Problem description:
Omit the pictures while printing every entry below exactly as given.
Start of Block
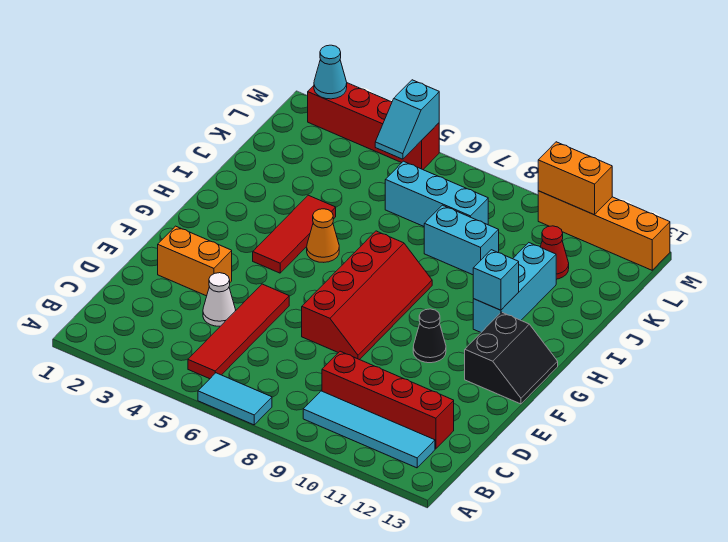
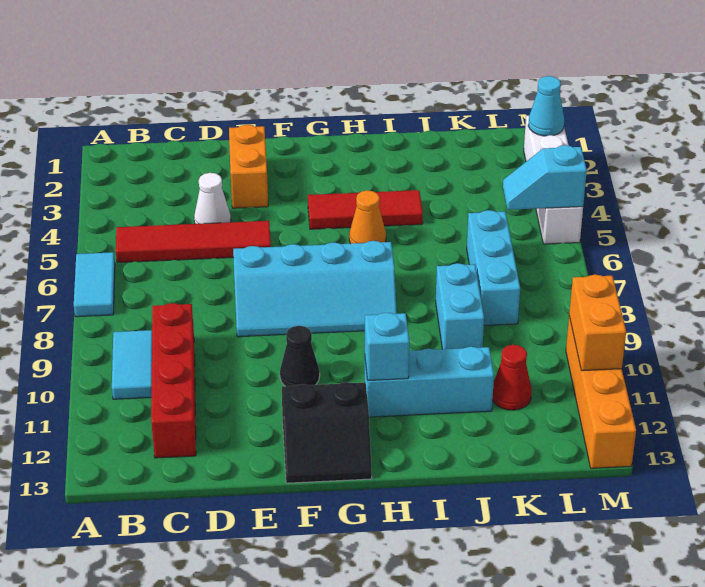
cyan tile B9:B12 level 1 -> cyan tile B9:B10 level 1
red slope E7:H8 level 1 top 7 -> cyan slope E7:H8 level 1 top 7
red brick M2:M5 level 1 -> white brick M2:M5 level 1

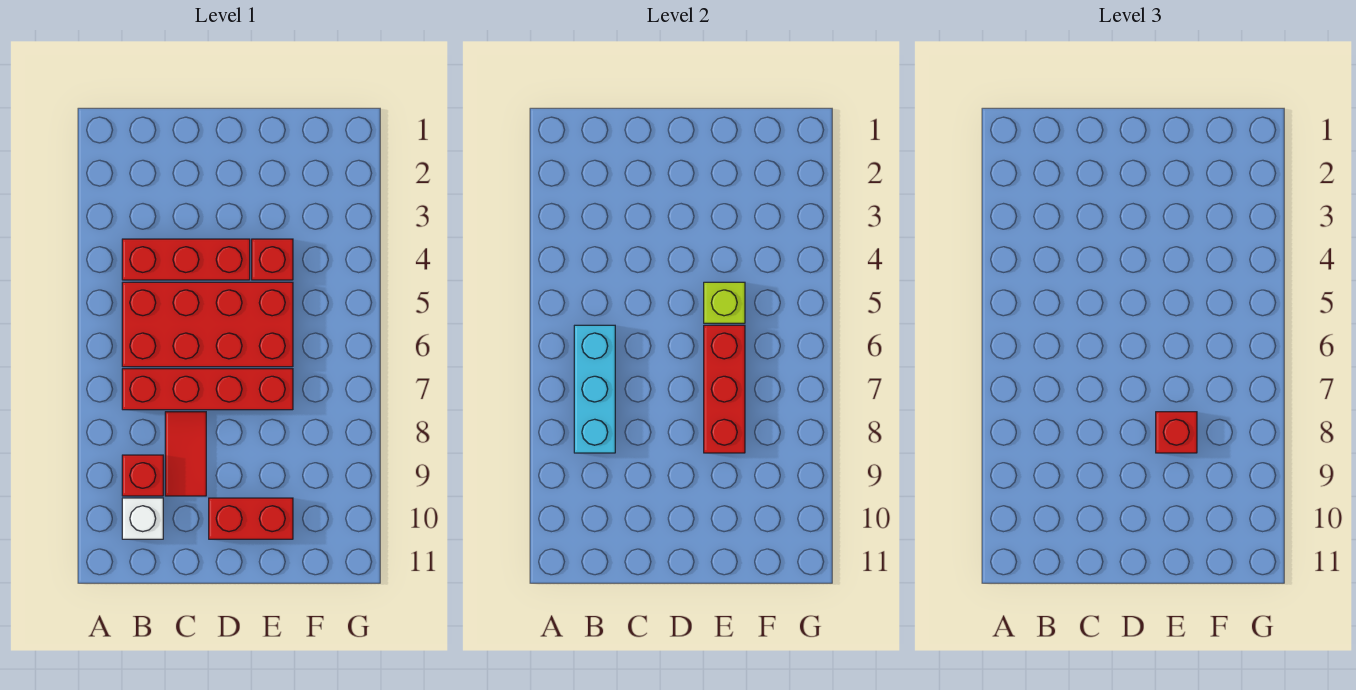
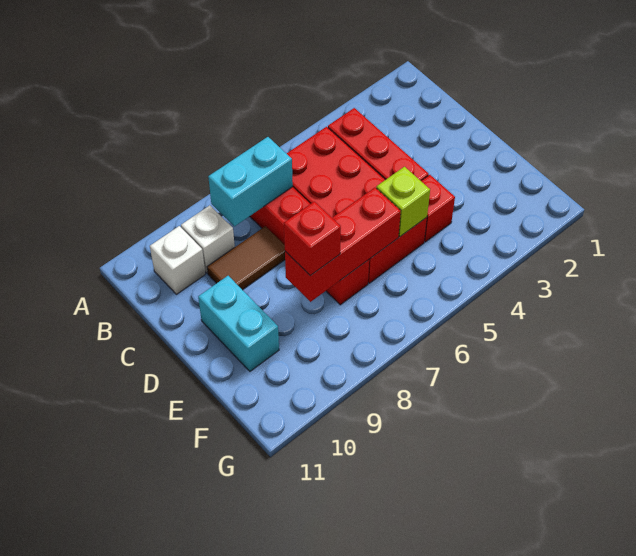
cyan brick B6:B8 level 2 -> cyan brick B7:B8 level 2
red brick B9 level 1 -> white brick B9 level 1
red tile C8:C9 level 1 -> brown tile C8:C9 level 1
red brick D10:E10 level 1 -> cyan brick D10:E10 level 1

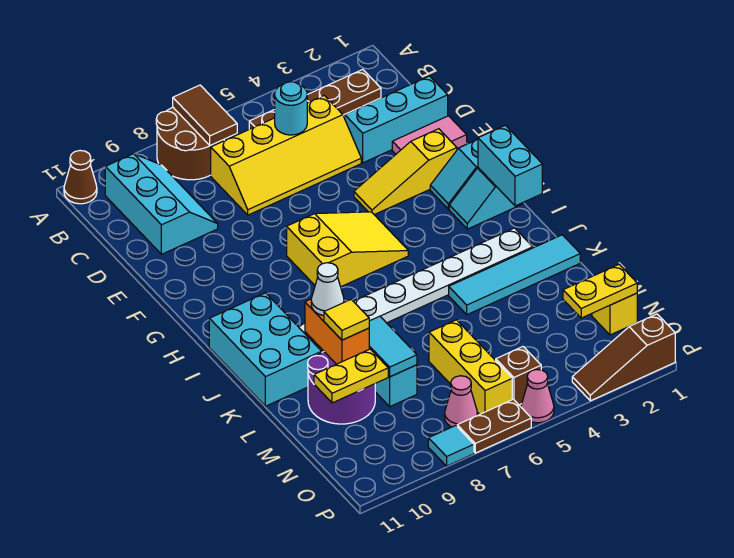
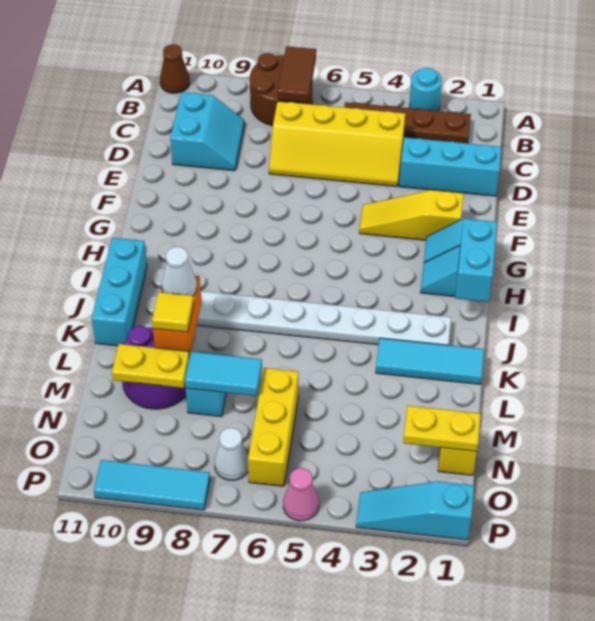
cyan slope B9:D10 level 1 top 10 -> cyan slope C9:D10 level 1 top 10
cyan round brick C5 level 2 -> cyan round brick A3 level 1
pink tile E1:E2 level 1 -> none
yellow slope G5:H7 level 1 top 7 -> none
cyan brick I10:K11 level 1 -> cyan brick I11:K11 level 1
cyan tile K1:K4 level 1 -> cyan tile K1:K3 level 1
cyan tile L8:M8 level 2 -> cyan tile M7:M8 level 2
brown brick O5 level 1 -> none
pink cone O7 level 1 -> white cone O7 level 1
brown slope P1:P3 level 1 top 1 -> cyan slope P1:P3 level 1 top 1
brown plate P6:P7 level 1 -> none
cyan tile P8 level 1 -> cyan tile P8:P10 level 1

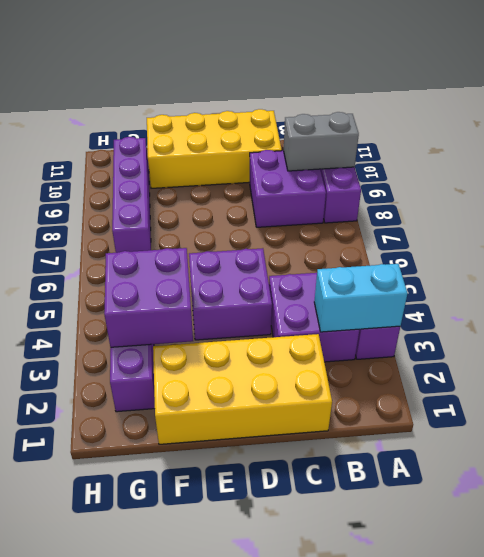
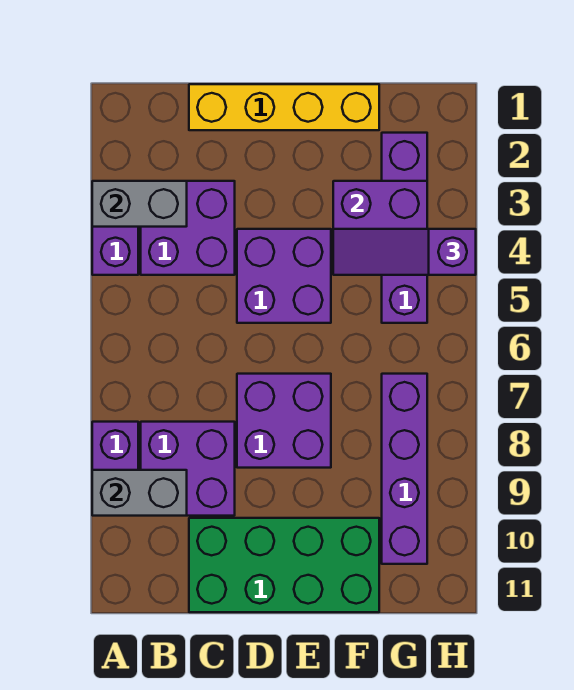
cyan brick A3:B3 level 2 -> grey brick A3:B3 level 2
yellow brick C1:F2 level 1 -> yellow brick C1:F1 level 1
yellow brick C10:F11 level 1 -> green brick C10:F11 level 1
none -> purple brick D7:E8 level 1
none -> purple slope F4:H4 level 3 top H

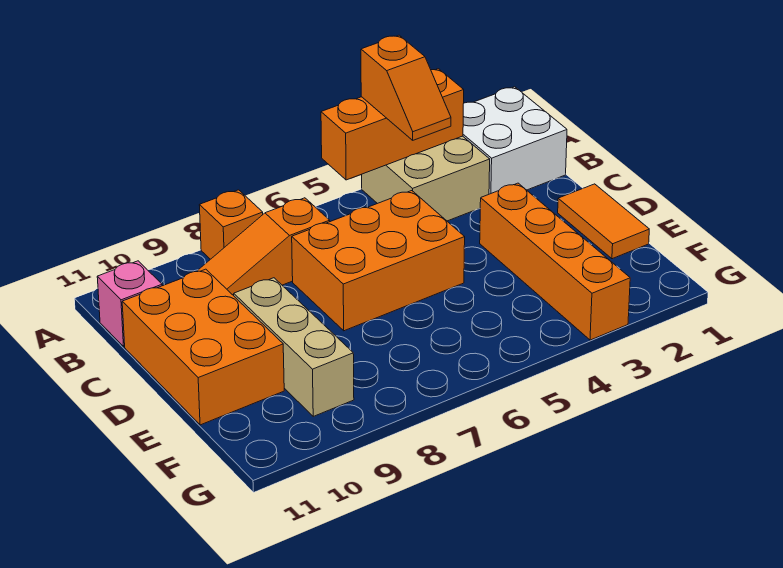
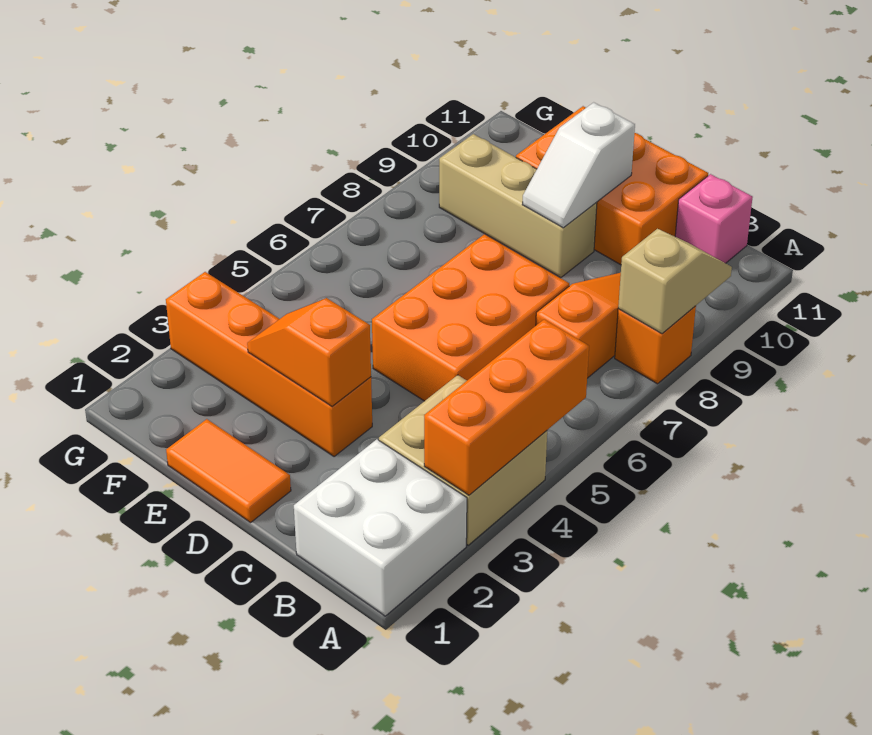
orange slope A4:B4 level 3 top A -> orange slope D3:E3 level 2 top D
none -> tan slope A8:A9 level 2 top 8
none -> white slope D9:D10 level 2 top 10

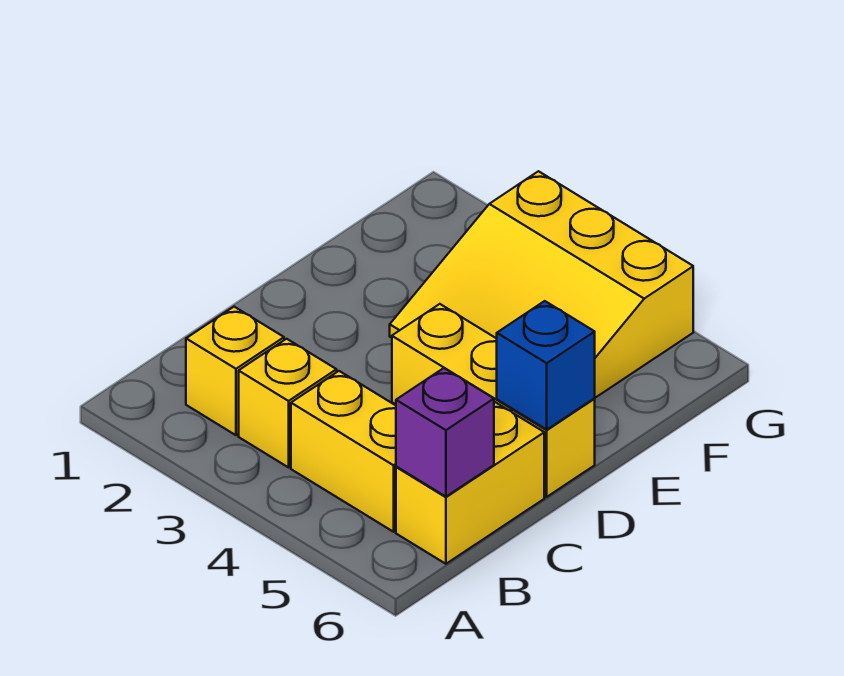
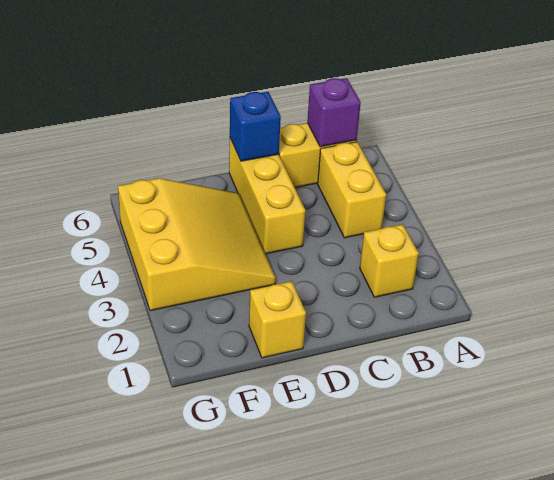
yellow brick B3 level 1 -> yellow brick E1 level 1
End of Block
Answer box:
cyan tile B9:B12 level 1 -> cyan tile B9:B10 level 1
red slope E7:H8 level 1 top 7 -> cyan slope E7:H8 level 1 top 7
red brick M2:M5 level 1 -> white brick M2:M5 level 1

cyan brick B6:B8 level 2 -> cyan brick B7:B8 level 2
red brick B9 level 1 -> white brick B9 level 1
red tile C8:C9 level 1 -> brown tile C8:C9 level 1
red brick D10:E10 level 1 -> cyan brick D10:E10 level 1

cyan slope B9:D10 level 1 top 10 -> cyan slope C9:D10 level 1 top 10
cyan round brick C5 level 2 -> cyan round brick A3 level 1
pink tile E1:E2 level 1 -> none
yellow slope G5:H7 level 1 top 7 -> none
cyan brick I10:K11 level 1 -> cyan brick I11:K11 level 1
cyan tile K1:K4 level 1 -> cyan tile K1:K3 level 1
cyan tile L8:M8 level 2 -> cyan tile M7:M8 level 2
brown brick O5 level 1 -> none
pink cone O7 level 1 -> white cone O7 level 1
brown slope P1:P3 level 1 top 1 -> cyan slope P1:P3 level 1 top 1
brown plate P6:P7 level 1 -> none
cyan tile P8 level 1 -> cyan tile P8:P10 level 1

cyan brick A3:B3 level 2 -> grey brick A3:B3 level 2
yellow brick C1:F2 level 1 -> yellow brick C1:F1 level 1
yellow brick C10:F11 level 1 -> green brick C10:F11 level 1
none -> purple brick D7:E8 level 1
none -> purple slope F4:H4 level 3 top H

orange slope A4:B4 level 3 top A -> orange slope D3:E3 level 2 top D
none -> tan slope A8:A9 level 2 top 8
none -> white slope D9:D10 level 2 top 10

yellow brick B3 level 1 -> yellow brick E1 level 1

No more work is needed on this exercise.